> Task prompt:
For this exercise, transcribe all of the records exactly as given.

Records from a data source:
===============
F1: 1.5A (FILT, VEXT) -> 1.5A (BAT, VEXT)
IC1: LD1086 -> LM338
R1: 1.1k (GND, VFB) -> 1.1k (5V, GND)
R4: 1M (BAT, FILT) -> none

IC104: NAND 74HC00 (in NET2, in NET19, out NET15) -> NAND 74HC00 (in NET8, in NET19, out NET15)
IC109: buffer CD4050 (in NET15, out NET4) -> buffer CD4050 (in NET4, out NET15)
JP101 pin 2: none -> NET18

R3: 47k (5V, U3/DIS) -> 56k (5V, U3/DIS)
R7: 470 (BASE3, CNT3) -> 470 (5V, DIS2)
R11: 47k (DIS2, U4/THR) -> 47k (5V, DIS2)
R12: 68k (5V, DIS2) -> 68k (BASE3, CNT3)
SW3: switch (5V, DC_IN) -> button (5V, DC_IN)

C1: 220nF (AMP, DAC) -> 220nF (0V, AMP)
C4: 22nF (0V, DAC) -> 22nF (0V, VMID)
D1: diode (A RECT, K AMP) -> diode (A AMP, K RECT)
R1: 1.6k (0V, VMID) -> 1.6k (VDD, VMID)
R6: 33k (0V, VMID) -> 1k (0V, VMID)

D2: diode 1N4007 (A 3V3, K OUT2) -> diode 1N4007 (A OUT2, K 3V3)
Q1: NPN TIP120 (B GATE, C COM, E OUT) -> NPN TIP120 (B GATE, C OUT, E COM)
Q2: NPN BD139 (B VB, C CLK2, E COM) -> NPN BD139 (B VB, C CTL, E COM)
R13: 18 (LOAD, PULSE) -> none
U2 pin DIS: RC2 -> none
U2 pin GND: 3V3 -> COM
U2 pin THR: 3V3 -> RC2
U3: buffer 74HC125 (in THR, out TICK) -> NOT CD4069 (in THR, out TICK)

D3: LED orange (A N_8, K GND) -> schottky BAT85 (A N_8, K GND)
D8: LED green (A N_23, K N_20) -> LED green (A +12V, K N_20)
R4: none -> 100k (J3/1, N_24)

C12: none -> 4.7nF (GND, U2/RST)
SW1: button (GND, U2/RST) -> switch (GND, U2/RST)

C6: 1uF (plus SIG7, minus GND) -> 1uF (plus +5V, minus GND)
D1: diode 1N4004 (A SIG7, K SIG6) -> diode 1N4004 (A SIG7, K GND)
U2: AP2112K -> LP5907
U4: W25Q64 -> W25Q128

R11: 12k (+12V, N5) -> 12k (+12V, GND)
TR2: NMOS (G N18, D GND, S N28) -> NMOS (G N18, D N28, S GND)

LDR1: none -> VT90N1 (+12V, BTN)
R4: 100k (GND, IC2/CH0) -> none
===============
> Answer for this exercise:
F1: 1.5A (FILT, VEXT) -> 1.5A (BAT, VEXT)
IC1: LD1086 -> LM338
R1: 1.1k (GND, VFB) -> 1.1k (5V, GND)
R4: 1M (BAT, FILT) -> none

IC104: NAND 74HC00 (in NET2, in NET19, out NET15) -> NAND 74HC00 (in NET8, in NET19, out NET15)
IC109: buffer CD4050 (in NET15, out NET4) -> buffer CD4050 (in NET4, out NET15)
JP101 pin 2: none -> NET18

R3: 47k (5V, U3/DIS) -> 56k (5V, U3/DIS)
R7: 470 (BASE3, CNT3) -> 470 (5V, DIS2)
R11: 47k (DIS2, U4/THR) -> 47k (5V, DIS2)
R12: 68k (5V, DIS2) -> 68k (BASE3, CNT3)
SW3: switch (5V, DC_IN) -> button (5V, DC_IN)

C1: 220nF (AMP, DAC) -> 220nF (0V, AMP)
C4: 22nF (0V, DAC) -> 22nF (0V, VMID)
D1: diode (A RECT, K AMP) -> diode (A AMP, K RECT)
R1: 1.6k (0V, VMID) -> 1.6k (VDD, VMID)
R6: 33k (0V, VMID) -> 1k (0V, VMID)

D2: diode 1N4007 (A 3V3, K OUT2) -> diode 1N4007 (A OUT2, K 3V3)
Q1: NPN TIP120 (B GATE, C COM, E OUT) -> NPN TIP120 (B GATE, C OUT, E COM)
Q2: NPN BD139 (B VB, C CLK2, E COM) -> NPN BD139 (B VB, C CTL, E COM)
R13: 18 (LOAD, PULSE) -> none
U2 pin DIS: RC2 -> none
U2 pin GND: 3V3 -> COM
U2 pin THR: 3V3 -> RC2
U3: buffer 74HC125 (in THR, out TICK) -> NOT CD4069 (in THR, out TICK)

D3: LED orange (A N_8, K GND) -> schottky BAT85 (A N_8, K GND)
D8: LED green (A N_23, K N_20) -> LED green (A +12V, K N_20)
R4: none -> 100k (J3/1, N_24)

C12: none -> 4.7nF (GND, U2/RST)
SW1: button (GND, U2/RST) -> switch (GND, U2/RST)

C6: 1uF (plus SIG7, minus GND) -> 1uF (plus +5V, minus GND)
D1: diode 1N4004 (A SIG7, K SIG6) -> diode 1N4004 (A SIG7, K GND)
U2: AP2112K -> LP5907
U4: W25Q64 -> W25Q128

R11: 12k (+12V, N5) -> 12k (+12V, GND)
TR2: NMOS (G N18, D GND, S N28) -> NMOS (G N18, D N28, S GND)

LDR1: none -> VT90N1 (+12V, BTN)
R4: 100k (GND, IC2/CH0) -> none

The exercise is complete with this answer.